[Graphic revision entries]
□ □ □

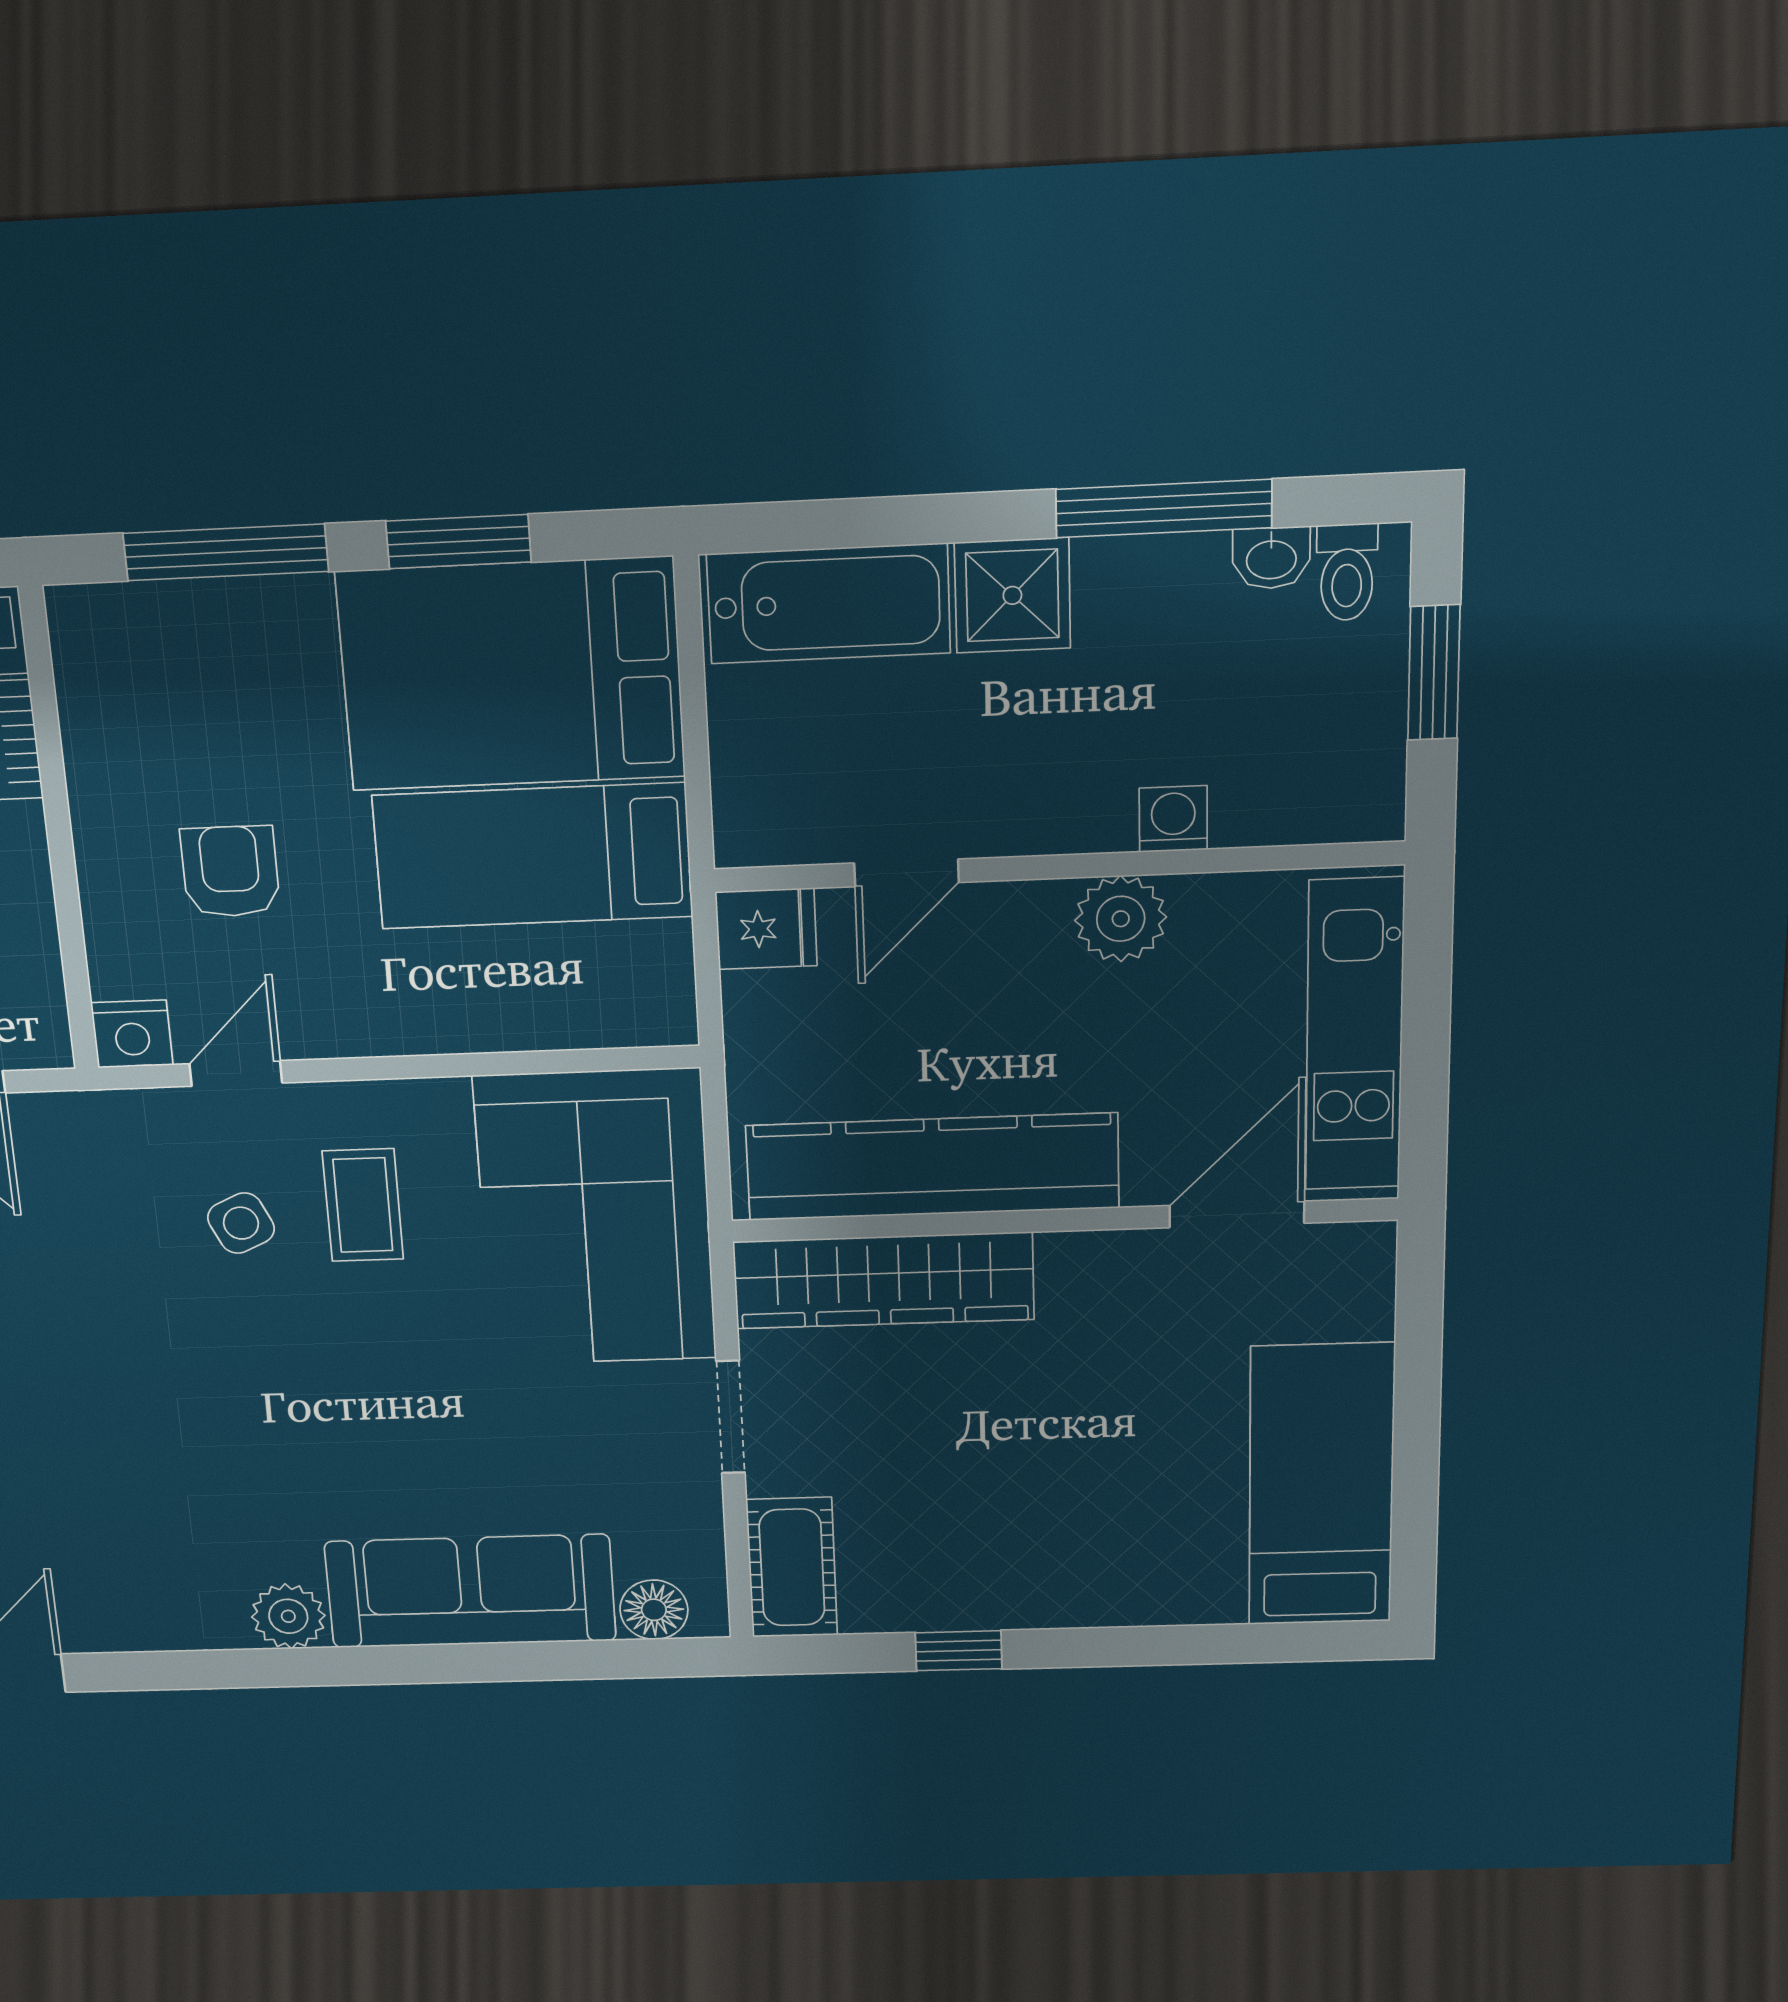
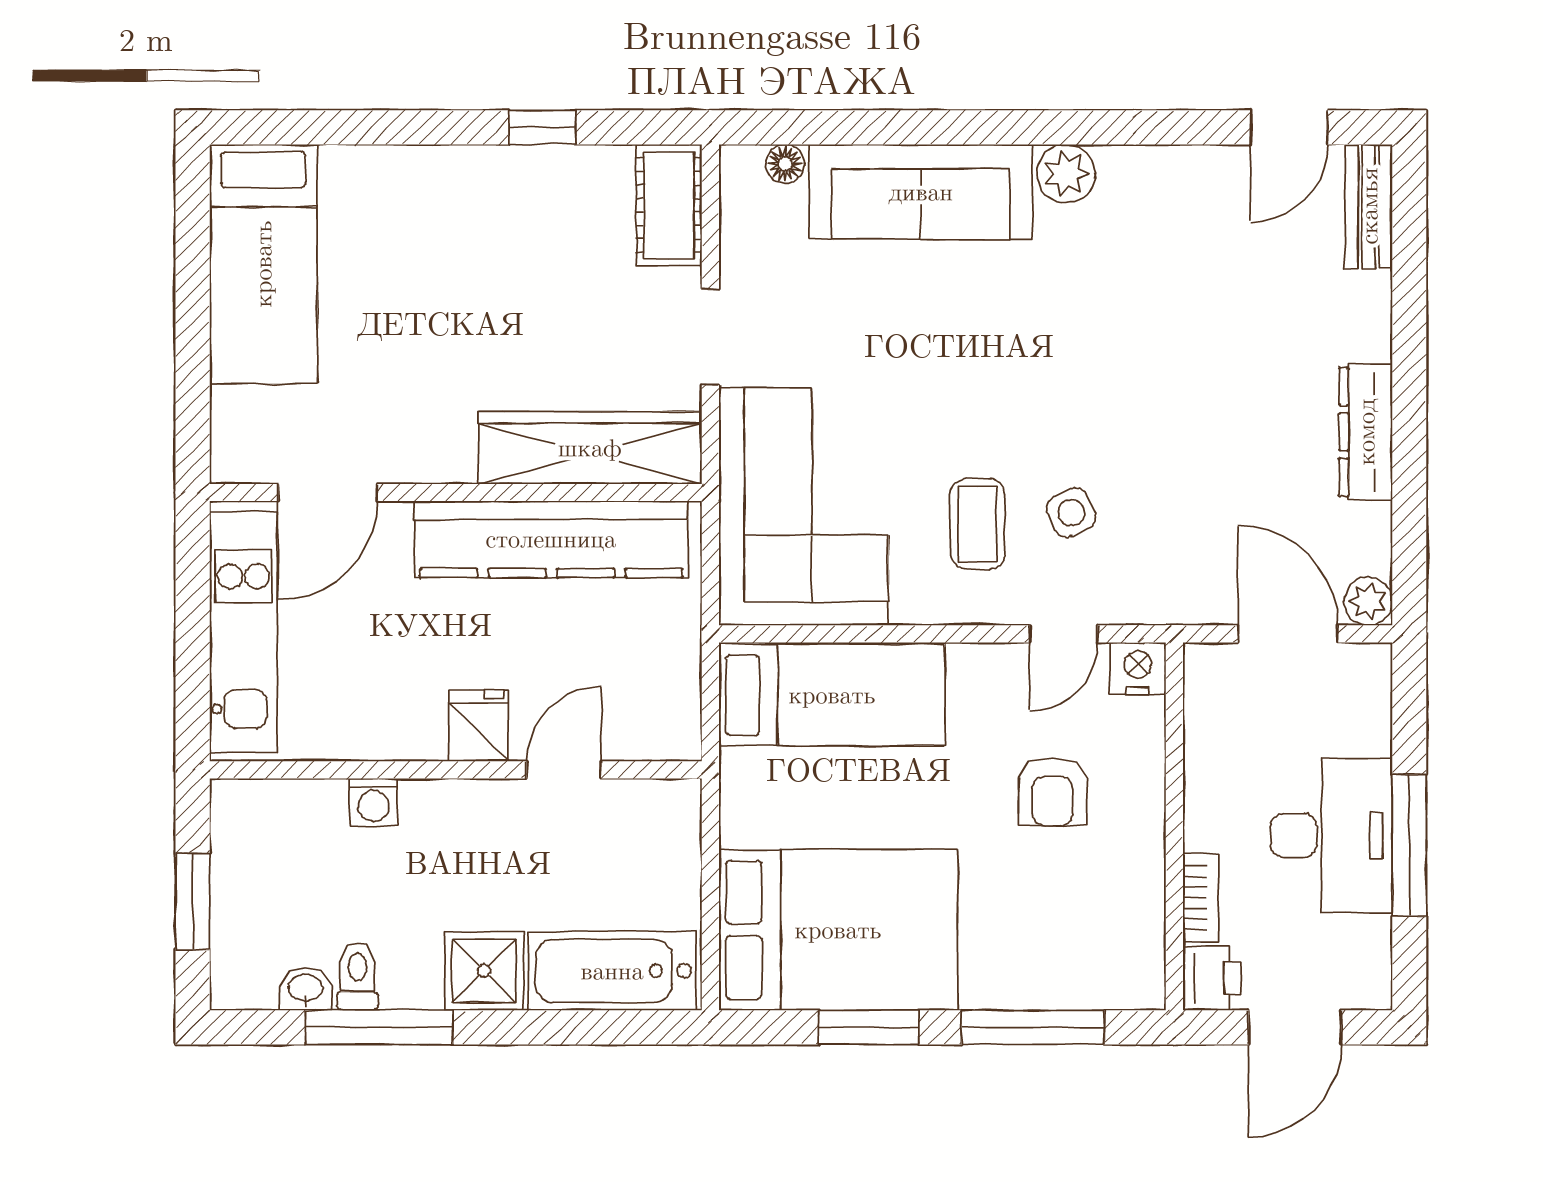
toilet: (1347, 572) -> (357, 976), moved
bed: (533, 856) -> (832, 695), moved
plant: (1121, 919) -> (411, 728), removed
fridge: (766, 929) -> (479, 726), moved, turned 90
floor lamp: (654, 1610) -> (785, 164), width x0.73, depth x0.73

□ □ □

• _Work item_: Return the lines from the line containing "fridge: (766, 929)" to the end of the entries above, exactly as they appear and with no other output.

• _Expected answer_:
fridge: (766, 929) -> (479, 726), moved, turned 90
floor lamp: (654, 1610) -> (785, 164), width x0.73, depth x0.73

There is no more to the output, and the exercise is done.